Information given:
• • • • • • •

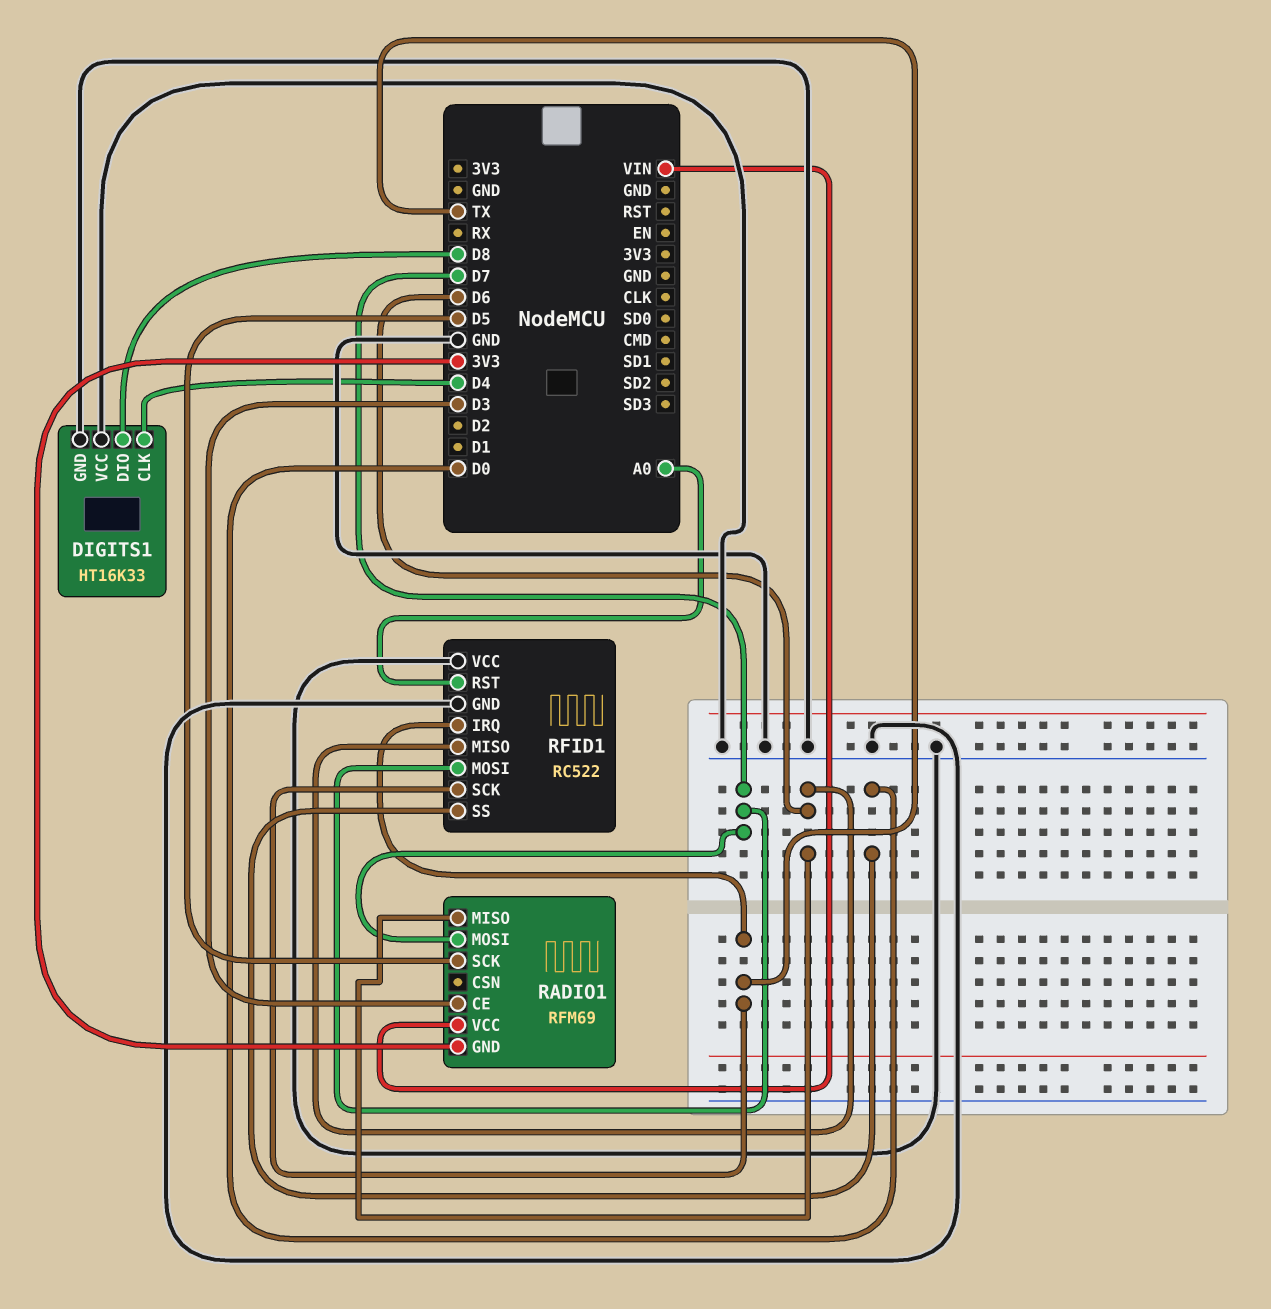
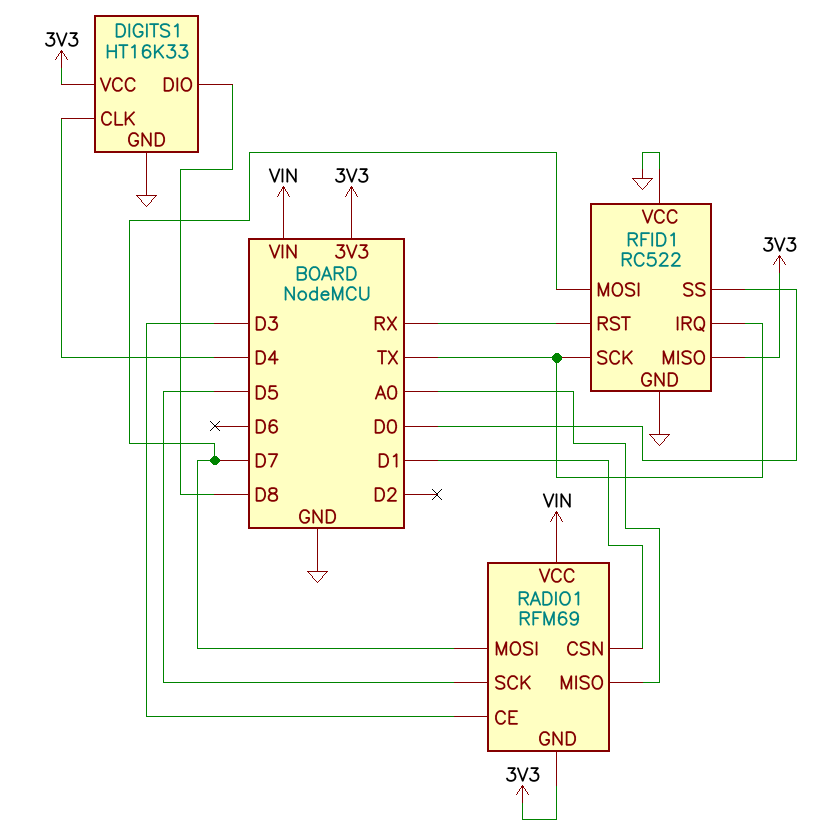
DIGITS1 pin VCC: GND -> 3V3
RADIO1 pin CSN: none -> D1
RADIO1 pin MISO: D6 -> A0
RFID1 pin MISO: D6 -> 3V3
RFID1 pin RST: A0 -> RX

• • • • • • •

Task directions:
With the line that contains "RADIO1 pin MISO: D6 -> A0" as the first and the final line of the data as the last, repeat every line in that span exactly.

Exercise solution:
RADIO1 pin MISO: D6 -> A0
RFID1 pin MISO: D6 -> 3V3
RFID1 pin RST: A0 -> RX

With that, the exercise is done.